### Task brief
In the records below, tally each line that contains the word "degrees" and give the total only.

Records from a collection
++++++++

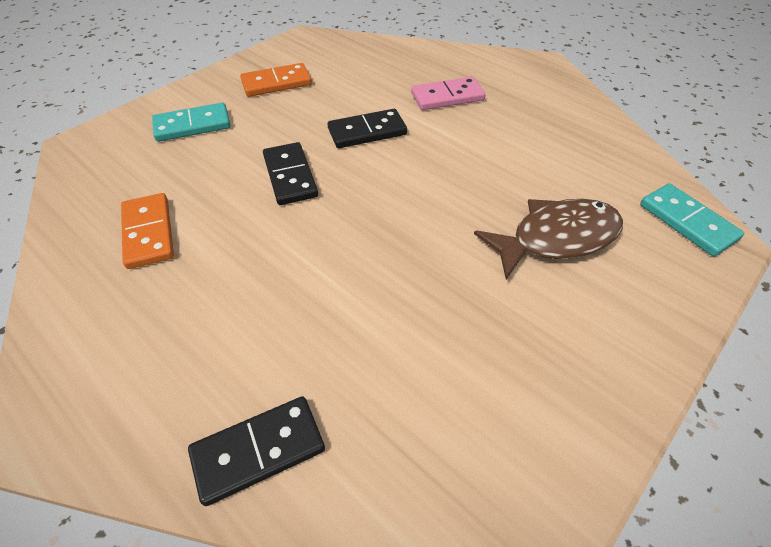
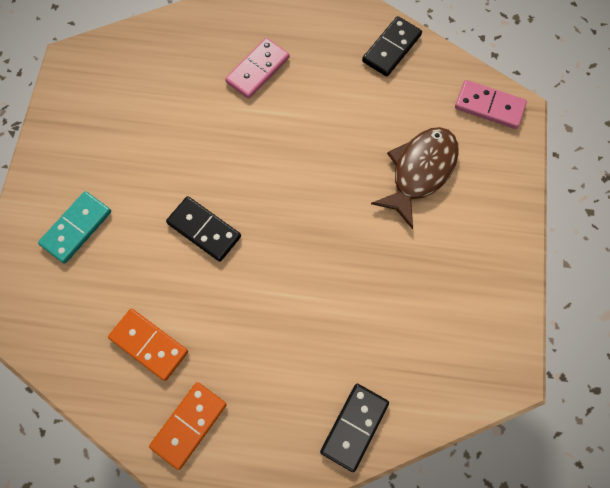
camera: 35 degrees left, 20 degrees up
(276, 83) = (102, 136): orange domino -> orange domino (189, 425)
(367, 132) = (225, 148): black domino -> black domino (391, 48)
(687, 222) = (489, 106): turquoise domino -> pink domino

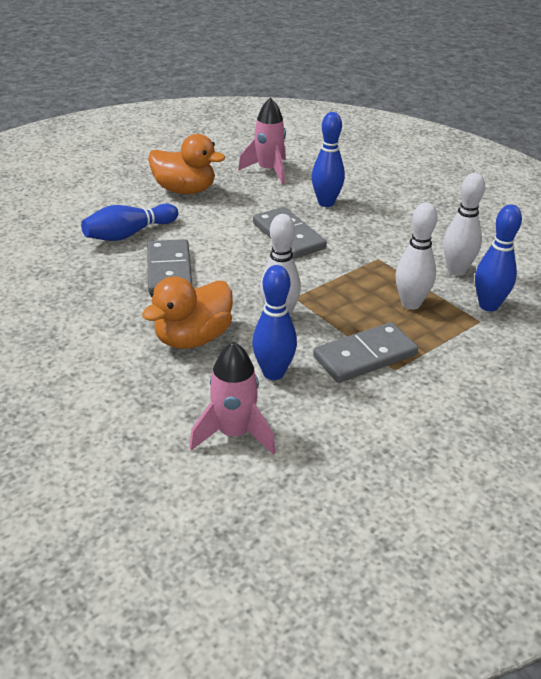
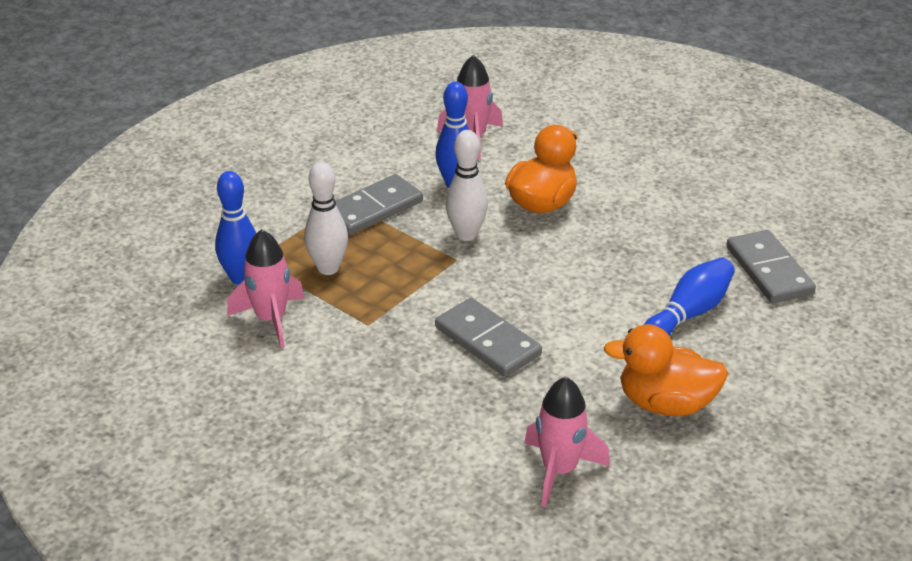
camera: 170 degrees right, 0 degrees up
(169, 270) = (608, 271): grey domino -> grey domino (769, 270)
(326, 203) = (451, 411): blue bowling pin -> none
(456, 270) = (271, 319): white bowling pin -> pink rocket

++++++++

### The answer
2